### Entries shown
+ + + +

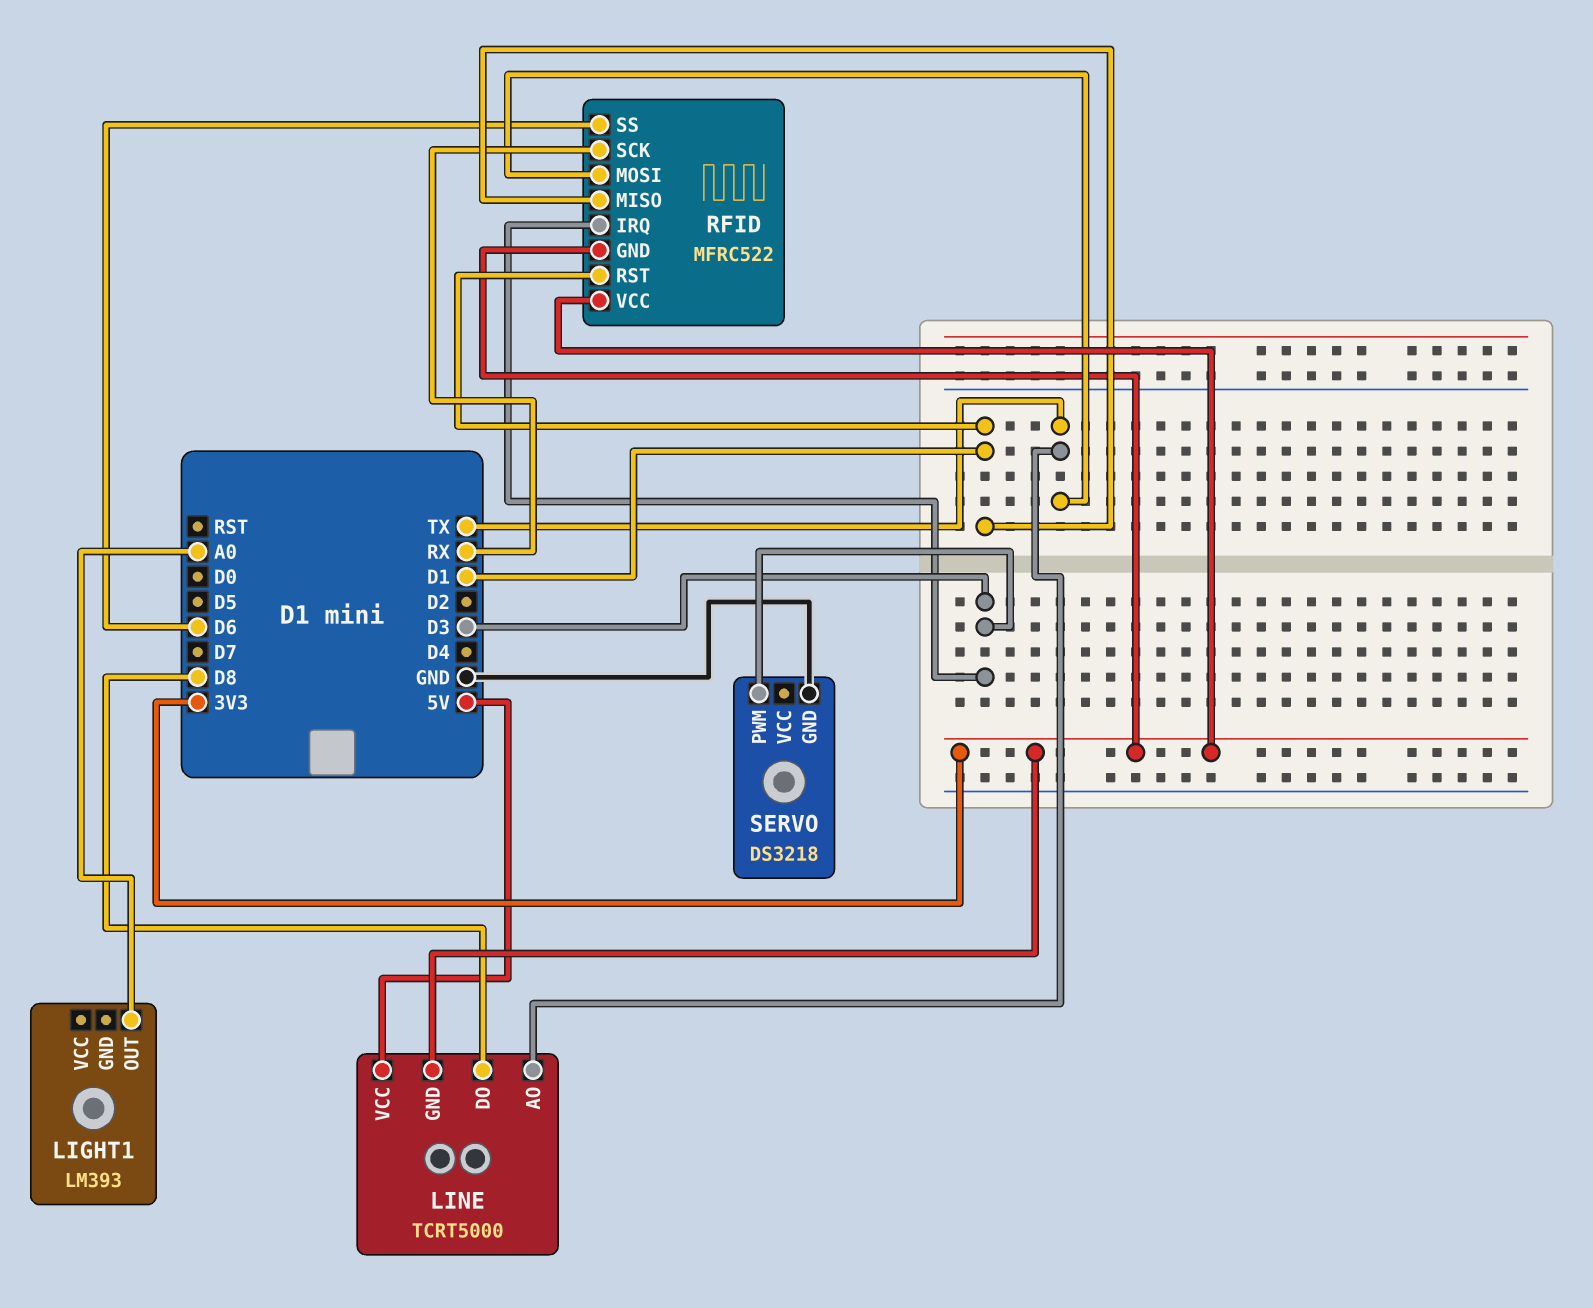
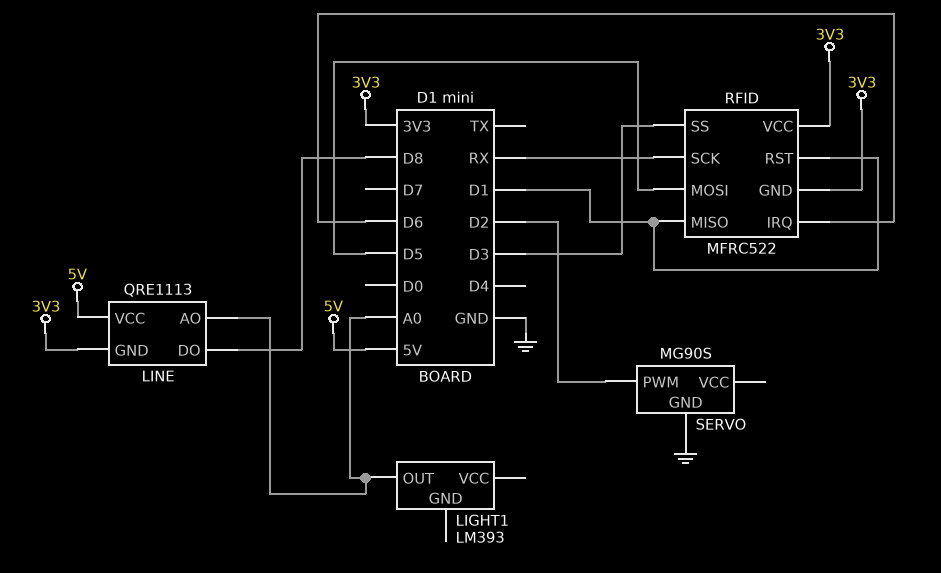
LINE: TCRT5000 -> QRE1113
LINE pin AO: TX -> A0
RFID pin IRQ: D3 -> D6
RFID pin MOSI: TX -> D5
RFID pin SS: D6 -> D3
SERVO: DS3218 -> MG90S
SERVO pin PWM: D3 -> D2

+ + + +

### Action item
Your copy of the listing should match it exactly, apart from the pictures, which are left out.

### Solution to this exercise
LINE: TCRT5000 -> QRE1113
LINE pin AO: TX -> A0
RFID pin IRQ: D3 -> D6
RFID pin MOSI: TX -> D5
RFID pin SS: D6 -> D3
SERVO: DS3218 -> MG90S
SERVO pin PWM: D3 -> D2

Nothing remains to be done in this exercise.